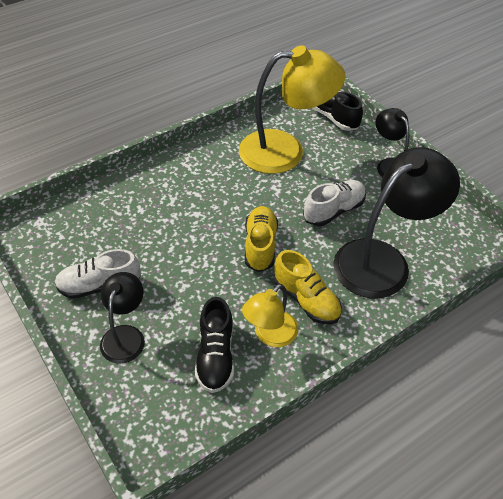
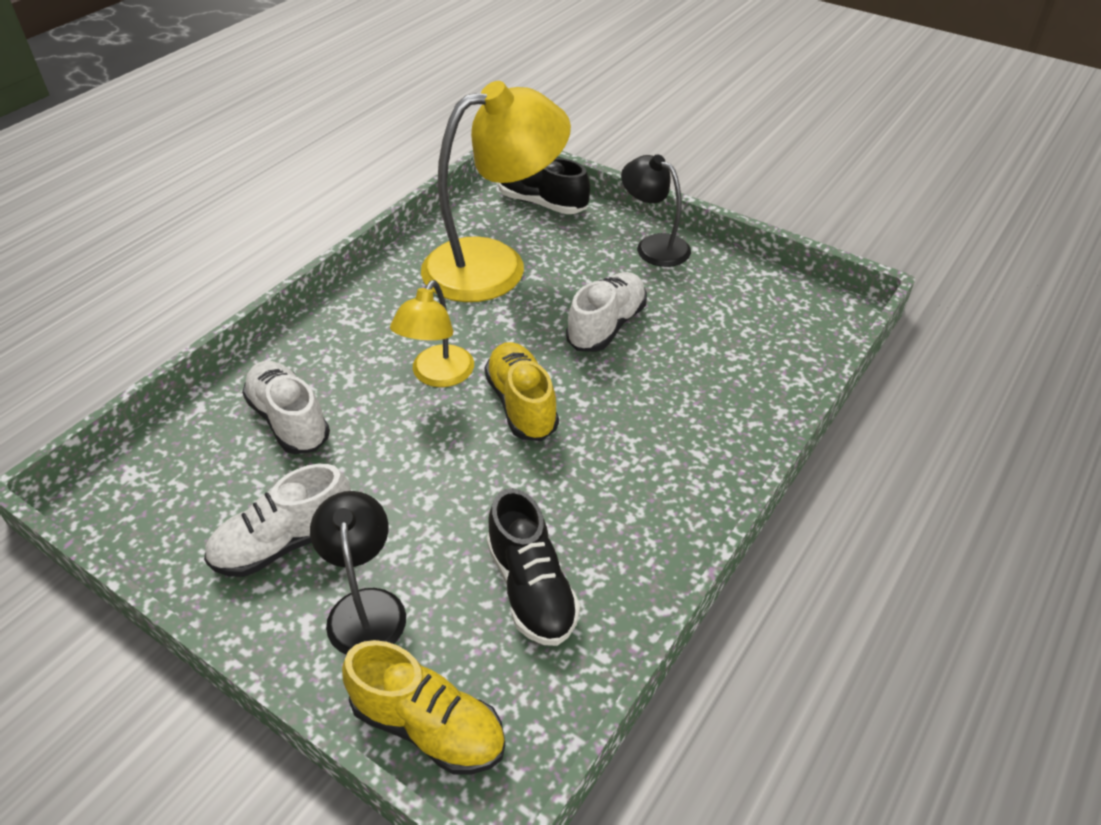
camera: 20 degrees left, 5 degrees down
(130, 216) = (289, 420): none -> white shoe
(270, 335) = (601, 529): yellow lamp -> yellow lamp (437, 376)
(306, 299) = (629, 461): yellow shoe -> yellow shoe (428, 726)
(383, 260) = (711, 373): black lamp -> none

YOUR ASSIGNMENT
When a picture appears among the entries, skip it; transcribe everything else exactly.

RESULT OF THIS TASK
camera: 20 degrees left, 5 degrees down
(130, 216) = (289, 420): none -> white shoe
(270, 335) = (601, 529): yellow lamp -> yellow lamp (437, 376)
(306, 299) = (629, 461): yellow shoe -> yellow shoe (428, 726)
(383, 260) = (711, 373): black lamp -> none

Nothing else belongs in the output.